Instructions for the task: Your copy of the data should match it exactly, except that the pictures are gone.

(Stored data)

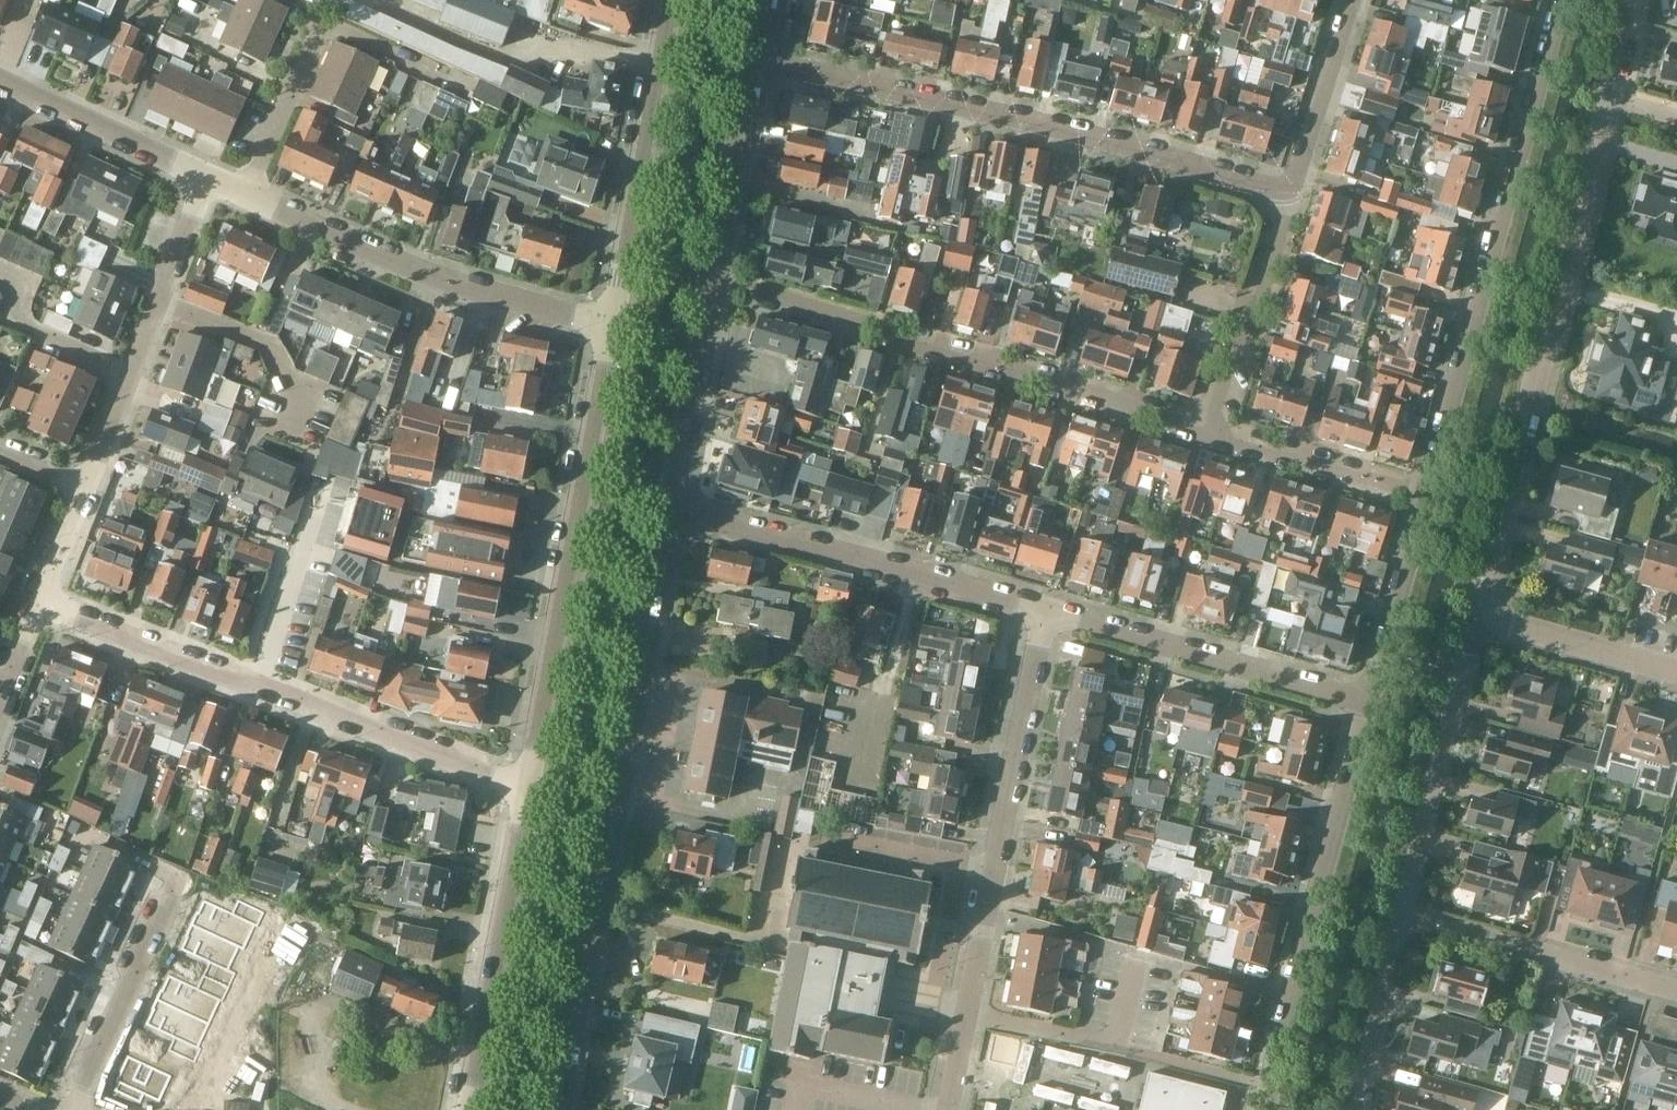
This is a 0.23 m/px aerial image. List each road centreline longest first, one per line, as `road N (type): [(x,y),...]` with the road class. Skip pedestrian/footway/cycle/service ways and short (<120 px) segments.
road 1 (residential): [(674,506),(558,1109)]
road 2 (residential): [(1291,192),(759,59)]
road 3 (unclassified): [(1481,614),(1610,97)]
road 4 (residential): [(529,790),(278,700),(42,600)]
road 5 (residential): [(717,284),(1215,434)]
road 6 (unclassified): [(1424,496),(1555,0)]
road 7 (residential): [(529,790),(613,325)]
road 8 (residential): [(613,325),(442,284),(209,178)]
road 9 (residential): [(1267,1109),(1368,701)]
road 10 (residential): [(968,1014),(1046,611)]
road 11 (residential): [(1046,611),(674,506)]
road 12 (unclassified): [(1368,701),(1046,611)]
road 13 (residential): [(209,178),(85,488)]
road 14 (residential): [(613,325),(671,0)]
road 15 (residential): [(466,1109),(529,790)]
road 16 (unclassified): [(1407,917),(1481,614)]
road 17 (residential): [(1291,192),(1215,434)]
road 18 (residential): [(71,1109),(175,885)]
road 19 (residential): [(968,1014),(1120,1049),(1140,969)]
road 20 (residential): [(209,178),(0,84)]
road 21 (residential): [(759,59),(717,284)]
road 22 (residential): [(717,284),(674,506)]
road 23 (residential): [(1676,992),(1466,933)]
road 24 (residential): [(1215,434),(1424,496)]
road 25 (unclassified): [(1368,701),(1424,496)]
road 26 (unclassified): [(1676,666),(1481,614)]
road 27 (residential): [(1291,192),(1352,0)]
road 28 (residential): [(1363,1109),(1407,917)]

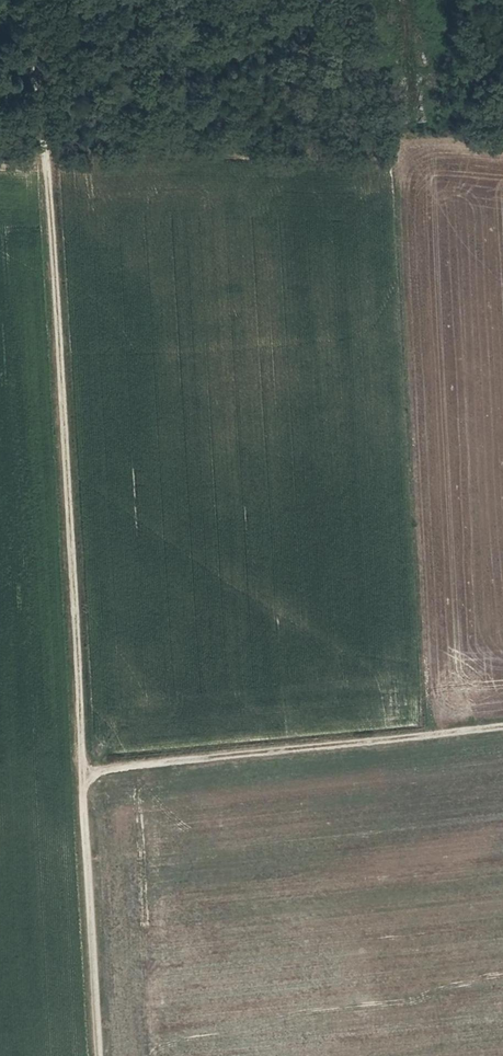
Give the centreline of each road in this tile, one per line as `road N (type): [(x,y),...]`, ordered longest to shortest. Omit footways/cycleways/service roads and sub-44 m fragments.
road 1 (unclassified): [(98,1055),(47,157)]
road 2 (track): [(84,774),(502,729)]
road 3 (track): [(47,157),(38,0)]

Solution to this problem:
This is a 0.23 m/px aerial image. List each road centreline longest first, one per line, as `road N (type): [(x,y),...]` with the road class. Skip pedestrian/footway/cycle/service ways and short (<120 px) segments.
road 1 (residential): [(674,506),(558,1109)]
road 2 (residential): [(1291,192),(759,59)]
road 3 (unclassified): [(1481,614),(1610,97)]
road 4 (residential): [(529,790),(278,700),(42,600)]
road 5 (residential): [(717,284),(1215,434)]
road 6 (unclassified): [(1424,496),(1555,0)]
road 7 (residential): [(529,790),(613,325)]
road 8 (residential): [(613,325),(442,284),(209,178)]
road 9 (residential): [(1267,1109),(1368,701)]
road 10 (residential): [(968,1014),(1046,611)]
road 11 (residential): [(1046,611),(674,506)]
road 12 (unclassified): [(1368,701),(1046,611)]
road 13 (residential): [(209,178),(85,488)]
road 14 (residential): [(613,325),(671,0)]
road 15 (residential): [(466,1109),(529,790)]
road 16 (unclassified): [(1407,917),(1481,614)]
road 17 (residential): [(1291,192),(1215,434)]
road 18 (residential): [(71,1109),(175,885)]
road 19 (residential): [(968,1014),(1120,1049),(1140,969)]
road 20 (residential): [(209,178),(0,84)]
road 21 (residential): [(759,59),(717,284)]
road 22 (residential): [(717,284),(674,506)]
road 23 (residential): [(1676,992),(1466,933)]
road 24 (residential): [(1215,434),(1424,496)]
road 25 (unclassified): [(1368,701),(1424,496)]
road 26 (unclassified): [(1676,666),(1481,614)]
road 27 (residential): [(1291,192),(1352,0)]
road 28 (residential): [(1363,1109),(1407,917)]

Give the centreline of each road in this tile, one per line as `road N (type): [(x,y),...]`, ordered longest to shortest. Omit footways/cycleways/service roads and sub-44 m fragments.
road 1 (unclassified): [(98,1055),(47,157)]
road 2 (track): [(84,774),(502,729)]
road 3 (track): [(47,157),(38,0)]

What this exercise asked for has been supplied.